SUPPLIED DATA =>
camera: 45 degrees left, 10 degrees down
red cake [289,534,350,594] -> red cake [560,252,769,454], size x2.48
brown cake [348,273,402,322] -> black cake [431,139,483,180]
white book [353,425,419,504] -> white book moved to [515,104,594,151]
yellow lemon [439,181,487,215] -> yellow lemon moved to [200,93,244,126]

...

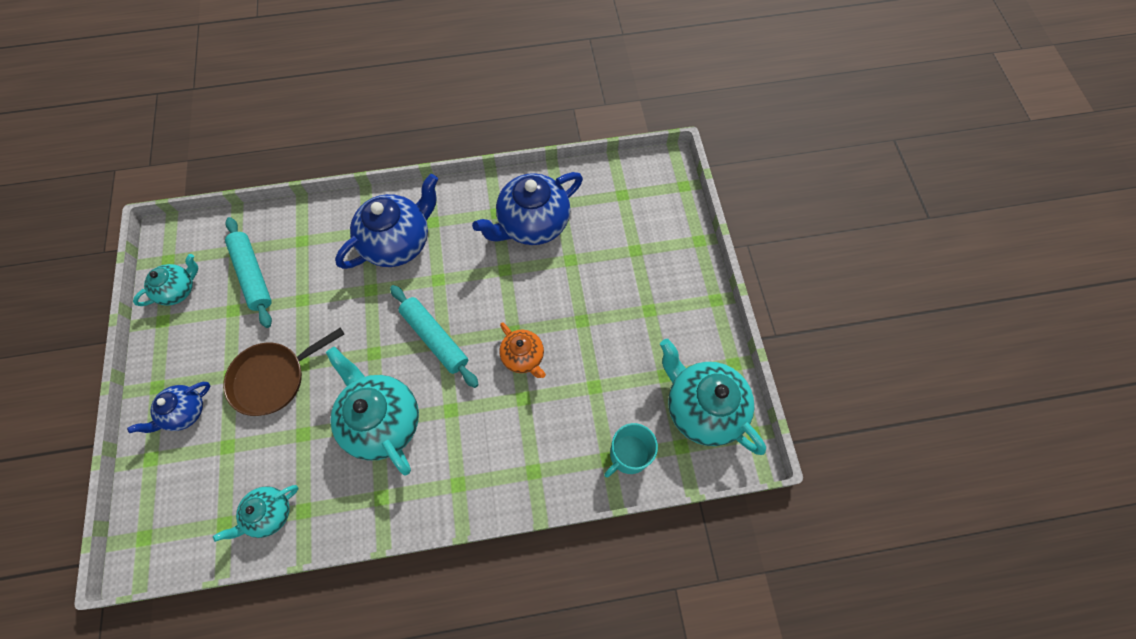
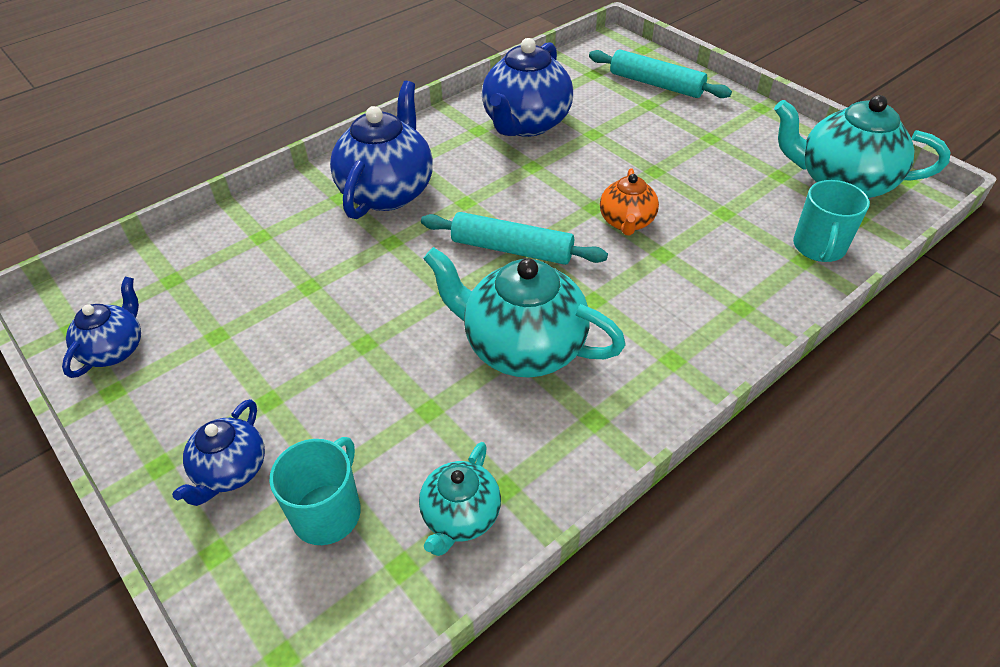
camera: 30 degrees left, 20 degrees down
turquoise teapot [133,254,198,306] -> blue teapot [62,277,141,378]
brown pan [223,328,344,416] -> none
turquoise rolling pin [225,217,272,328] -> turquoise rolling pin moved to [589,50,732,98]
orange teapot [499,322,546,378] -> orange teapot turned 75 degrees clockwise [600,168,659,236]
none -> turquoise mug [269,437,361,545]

--

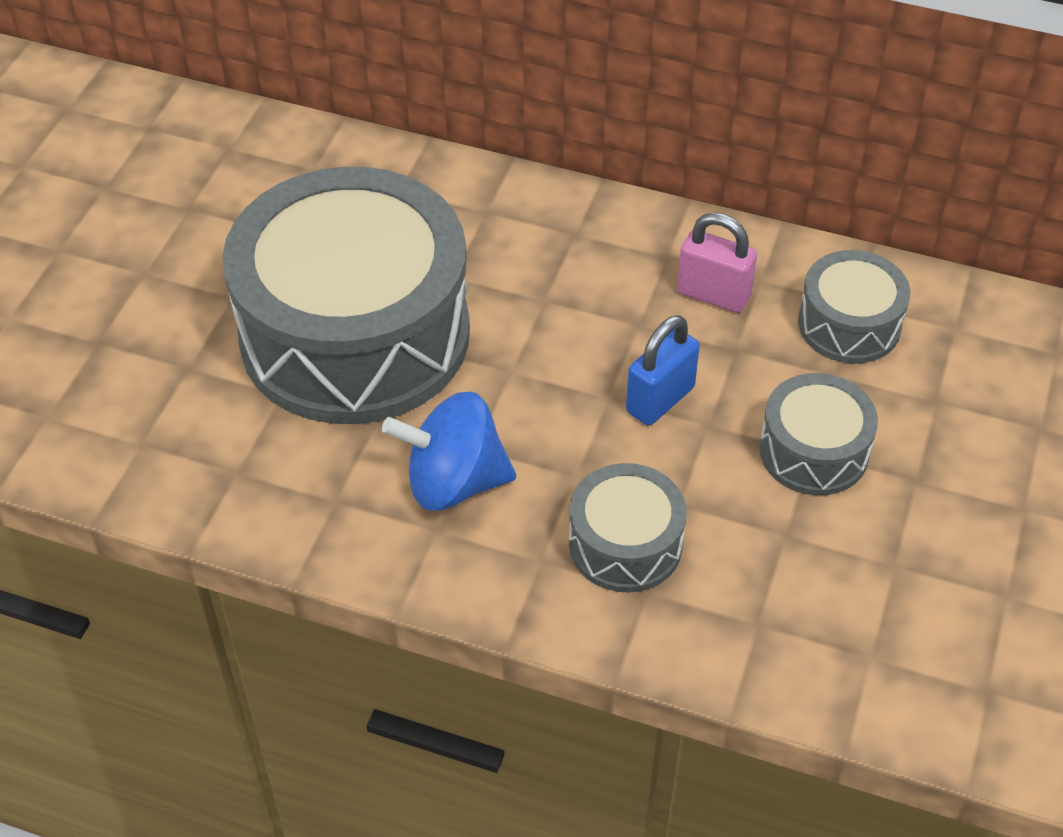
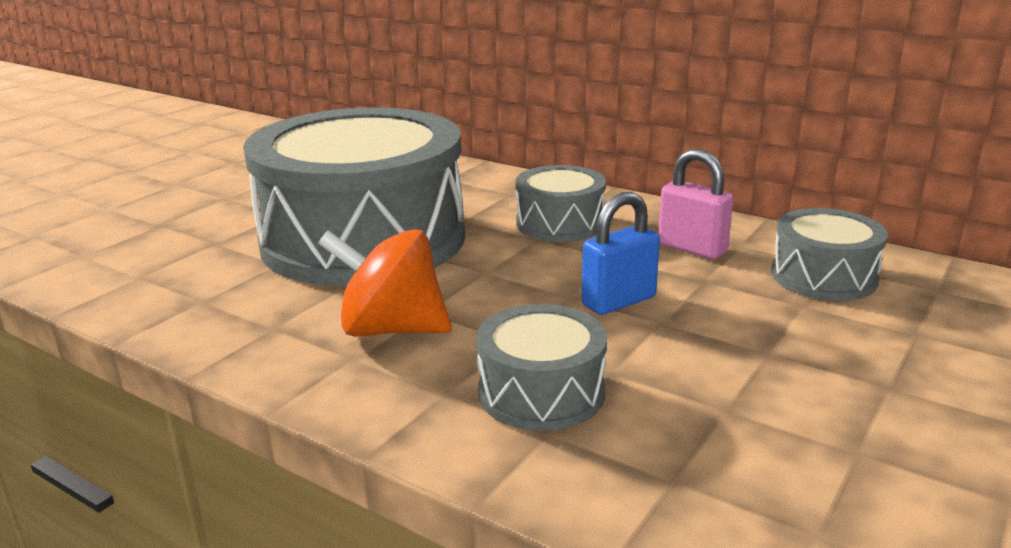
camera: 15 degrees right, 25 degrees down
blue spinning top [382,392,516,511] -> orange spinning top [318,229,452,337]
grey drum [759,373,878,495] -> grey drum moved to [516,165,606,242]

TASK STATEMENT => If a line in the records above contains the word "cake", copy it.

TASK RESPONSE =>
red cake [289,534,350,594] -> red cake [560,252,769,454], size x2.48
brown cake [348,273,402,322] -> black cake [431,139,483,180]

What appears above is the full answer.